To do
Copy out word for word the line with "yellow domino: 2 -> 3" and the lines that follow it in the listing below, up to the final one.

Material shown

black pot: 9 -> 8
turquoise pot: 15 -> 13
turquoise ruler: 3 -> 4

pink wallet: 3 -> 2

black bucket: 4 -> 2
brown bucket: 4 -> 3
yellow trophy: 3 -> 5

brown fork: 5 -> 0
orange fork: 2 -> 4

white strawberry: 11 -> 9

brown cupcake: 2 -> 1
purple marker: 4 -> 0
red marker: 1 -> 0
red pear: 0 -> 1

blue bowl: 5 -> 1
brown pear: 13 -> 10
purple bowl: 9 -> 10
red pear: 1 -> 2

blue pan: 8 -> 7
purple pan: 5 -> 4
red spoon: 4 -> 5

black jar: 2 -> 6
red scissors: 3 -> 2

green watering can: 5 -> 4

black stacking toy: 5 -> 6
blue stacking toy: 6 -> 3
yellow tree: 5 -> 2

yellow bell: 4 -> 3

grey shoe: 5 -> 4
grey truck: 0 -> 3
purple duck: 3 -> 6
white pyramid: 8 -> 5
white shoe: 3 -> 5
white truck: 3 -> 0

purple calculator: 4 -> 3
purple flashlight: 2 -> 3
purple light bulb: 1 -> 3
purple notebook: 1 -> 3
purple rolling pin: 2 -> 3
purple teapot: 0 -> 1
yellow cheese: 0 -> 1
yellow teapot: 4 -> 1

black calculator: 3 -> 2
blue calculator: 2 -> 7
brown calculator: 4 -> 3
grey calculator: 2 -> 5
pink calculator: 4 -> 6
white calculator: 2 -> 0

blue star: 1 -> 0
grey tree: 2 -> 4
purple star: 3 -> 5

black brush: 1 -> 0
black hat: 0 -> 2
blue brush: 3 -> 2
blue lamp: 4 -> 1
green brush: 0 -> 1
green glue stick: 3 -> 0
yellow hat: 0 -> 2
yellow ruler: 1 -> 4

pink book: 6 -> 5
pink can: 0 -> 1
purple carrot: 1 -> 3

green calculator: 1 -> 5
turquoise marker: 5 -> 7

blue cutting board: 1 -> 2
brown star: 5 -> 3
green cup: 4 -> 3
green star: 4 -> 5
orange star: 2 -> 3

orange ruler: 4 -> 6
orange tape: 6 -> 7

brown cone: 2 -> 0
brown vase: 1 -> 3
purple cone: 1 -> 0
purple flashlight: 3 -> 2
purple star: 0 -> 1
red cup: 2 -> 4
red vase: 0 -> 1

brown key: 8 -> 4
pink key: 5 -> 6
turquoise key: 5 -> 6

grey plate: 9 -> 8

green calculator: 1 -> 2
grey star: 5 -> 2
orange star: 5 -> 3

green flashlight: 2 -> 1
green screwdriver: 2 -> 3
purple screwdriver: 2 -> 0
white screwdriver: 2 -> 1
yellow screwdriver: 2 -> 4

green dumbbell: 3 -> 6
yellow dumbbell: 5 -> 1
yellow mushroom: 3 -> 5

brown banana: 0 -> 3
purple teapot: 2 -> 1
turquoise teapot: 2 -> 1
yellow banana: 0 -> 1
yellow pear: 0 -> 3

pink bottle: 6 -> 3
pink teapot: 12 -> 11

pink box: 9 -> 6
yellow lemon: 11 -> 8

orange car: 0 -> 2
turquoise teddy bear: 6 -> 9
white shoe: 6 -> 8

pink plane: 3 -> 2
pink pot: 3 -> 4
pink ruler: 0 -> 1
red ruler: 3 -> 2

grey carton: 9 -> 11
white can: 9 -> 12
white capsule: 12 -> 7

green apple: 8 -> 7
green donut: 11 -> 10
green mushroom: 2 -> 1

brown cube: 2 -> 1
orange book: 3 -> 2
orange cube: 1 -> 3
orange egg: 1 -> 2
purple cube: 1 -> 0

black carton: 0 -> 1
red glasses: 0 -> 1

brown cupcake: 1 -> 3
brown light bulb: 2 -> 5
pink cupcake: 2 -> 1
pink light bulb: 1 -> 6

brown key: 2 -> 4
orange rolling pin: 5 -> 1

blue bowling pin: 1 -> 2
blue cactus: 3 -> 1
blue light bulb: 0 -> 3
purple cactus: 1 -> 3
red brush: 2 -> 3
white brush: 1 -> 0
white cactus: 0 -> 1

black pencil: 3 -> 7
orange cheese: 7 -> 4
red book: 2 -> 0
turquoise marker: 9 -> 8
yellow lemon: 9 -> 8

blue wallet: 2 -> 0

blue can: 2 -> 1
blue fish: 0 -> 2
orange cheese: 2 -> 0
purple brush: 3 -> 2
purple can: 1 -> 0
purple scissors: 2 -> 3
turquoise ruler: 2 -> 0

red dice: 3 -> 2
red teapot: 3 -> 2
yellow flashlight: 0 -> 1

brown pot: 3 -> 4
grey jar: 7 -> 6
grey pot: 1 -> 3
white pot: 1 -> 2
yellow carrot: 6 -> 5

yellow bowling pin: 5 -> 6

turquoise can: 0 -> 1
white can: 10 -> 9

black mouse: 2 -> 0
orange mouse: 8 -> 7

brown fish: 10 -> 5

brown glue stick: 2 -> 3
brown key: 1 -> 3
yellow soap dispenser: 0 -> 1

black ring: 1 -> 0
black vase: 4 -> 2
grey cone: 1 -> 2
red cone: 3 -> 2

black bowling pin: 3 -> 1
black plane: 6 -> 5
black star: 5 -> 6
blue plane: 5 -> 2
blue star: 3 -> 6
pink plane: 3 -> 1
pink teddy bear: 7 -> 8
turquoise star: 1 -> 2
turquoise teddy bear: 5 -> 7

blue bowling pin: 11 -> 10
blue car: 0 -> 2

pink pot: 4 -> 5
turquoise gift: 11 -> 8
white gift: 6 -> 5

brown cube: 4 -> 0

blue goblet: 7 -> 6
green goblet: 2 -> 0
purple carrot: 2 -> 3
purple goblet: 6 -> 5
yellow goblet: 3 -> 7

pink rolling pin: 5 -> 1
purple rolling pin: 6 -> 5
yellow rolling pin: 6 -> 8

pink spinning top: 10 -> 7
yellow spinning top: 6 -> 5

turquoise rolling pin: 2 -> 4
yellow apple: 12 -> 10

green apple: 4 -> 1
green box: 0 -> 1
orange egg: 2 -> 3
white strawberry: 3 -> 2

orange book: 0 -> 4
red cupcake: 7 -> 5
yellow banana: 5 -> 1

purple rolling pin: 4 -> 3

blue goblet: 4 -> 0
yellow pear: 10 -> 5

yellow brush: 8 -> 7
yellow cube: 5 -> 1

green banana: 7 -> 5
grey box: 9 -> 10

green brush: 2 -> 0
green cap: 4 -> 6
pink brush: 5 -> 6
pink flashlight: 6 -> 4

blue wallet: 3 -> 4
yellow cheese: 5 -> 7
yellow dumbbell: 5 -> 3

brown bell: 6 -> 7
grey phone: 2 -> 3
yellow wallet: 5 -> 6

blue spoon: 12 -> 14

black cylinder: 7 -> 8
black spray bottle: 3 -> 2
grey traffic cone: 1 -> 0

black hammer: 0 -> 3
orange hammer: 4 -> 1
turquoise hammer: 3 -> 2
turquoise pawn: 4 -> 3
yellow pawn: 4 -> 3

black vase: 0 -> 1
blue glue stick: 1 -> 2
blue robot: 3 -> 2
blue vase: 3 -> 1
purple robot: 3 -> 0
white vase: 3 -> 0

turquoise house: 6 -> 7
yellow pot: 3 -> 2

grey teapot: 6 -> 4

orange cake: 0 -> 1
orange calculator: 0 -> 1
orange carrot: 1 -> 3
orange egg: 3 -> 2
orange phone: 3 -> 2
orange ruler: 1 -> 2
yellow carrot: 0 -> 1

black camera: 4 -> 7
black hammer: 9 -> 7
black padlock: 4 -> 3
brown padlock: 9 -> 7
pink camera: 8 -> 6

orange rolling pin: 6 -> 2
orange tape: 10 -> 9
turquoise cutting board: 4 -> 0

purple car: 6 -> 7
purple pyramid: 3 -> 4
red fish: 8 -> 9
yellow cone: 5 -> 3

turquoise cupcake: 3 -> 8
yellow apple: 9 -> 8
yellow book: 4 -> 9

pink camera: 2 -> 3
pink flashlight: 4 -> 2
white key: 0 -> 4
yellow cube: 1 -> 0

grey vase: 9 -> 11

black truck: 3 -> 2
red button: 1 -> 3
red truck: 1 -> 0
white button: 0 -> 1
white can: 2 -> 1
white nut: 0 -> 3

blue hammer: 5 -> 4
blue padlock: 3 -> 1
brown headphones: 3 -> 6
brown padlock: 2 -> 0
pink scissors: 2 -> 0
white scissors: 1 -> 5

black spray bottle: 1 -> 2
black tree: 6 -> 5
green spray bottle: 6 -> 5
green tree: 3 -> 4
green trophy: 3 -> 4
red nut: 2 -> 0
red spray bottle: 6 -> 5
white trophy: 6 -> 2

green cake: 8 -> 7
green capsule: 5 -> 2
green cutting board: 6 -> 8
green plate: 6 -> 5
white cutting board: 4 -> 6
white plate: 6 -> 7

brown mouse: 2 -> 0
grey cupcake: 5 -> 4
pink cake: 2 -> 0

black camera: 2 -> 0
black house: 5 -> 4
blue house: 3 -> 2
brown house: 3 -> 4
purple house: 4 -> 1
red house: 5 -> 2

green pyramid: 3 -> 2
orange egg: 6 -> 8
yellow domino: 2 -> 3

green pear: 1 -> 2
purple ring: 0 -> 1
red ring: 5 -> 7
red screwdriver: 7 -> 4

Answer box
yellow domino: 2 -> 3

green pear: 1 -> 2
purple ring: 0 -> 1
red ring: 5 -> 7
red screwdriver: 7 -> 4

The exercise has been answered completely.